▽

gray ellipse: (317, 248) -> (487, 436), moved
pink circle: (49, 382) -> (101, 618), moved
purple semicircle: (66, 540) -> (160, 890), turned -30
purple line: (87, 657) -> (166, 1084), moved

△
▽

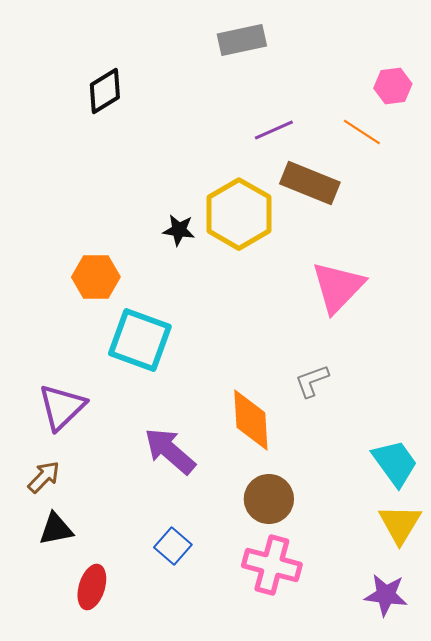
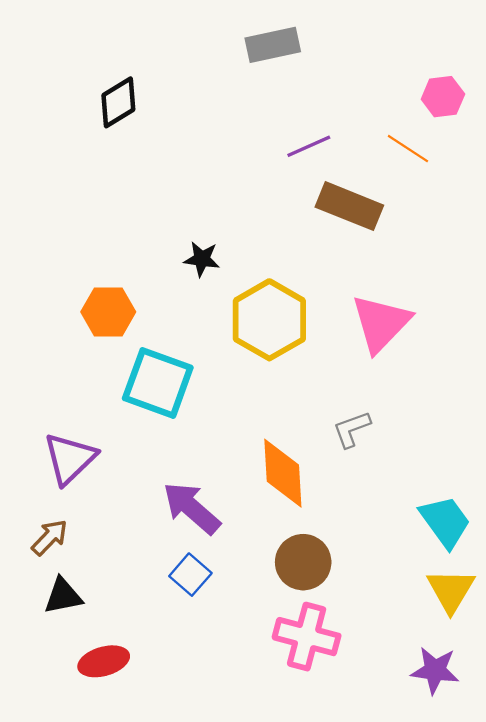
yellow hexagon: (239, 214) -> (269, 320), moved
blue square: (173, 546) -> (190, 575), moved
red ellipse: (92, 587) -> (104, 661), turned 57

△

* _ACTION ITEM_: Reproducing the whole listing above is not the task. Copy exactly only the lines from the one with "purple semicircle: (66, 540)" to the one with "purple line: (87, 657) -> (166, 1084), moved", both kept.

* _OUTPUT FOR THIS TASK_:
purple semicircle: (66, 540) -> (160, 890), turned -30
purple line: (87, 657) -> (166, 1084), moved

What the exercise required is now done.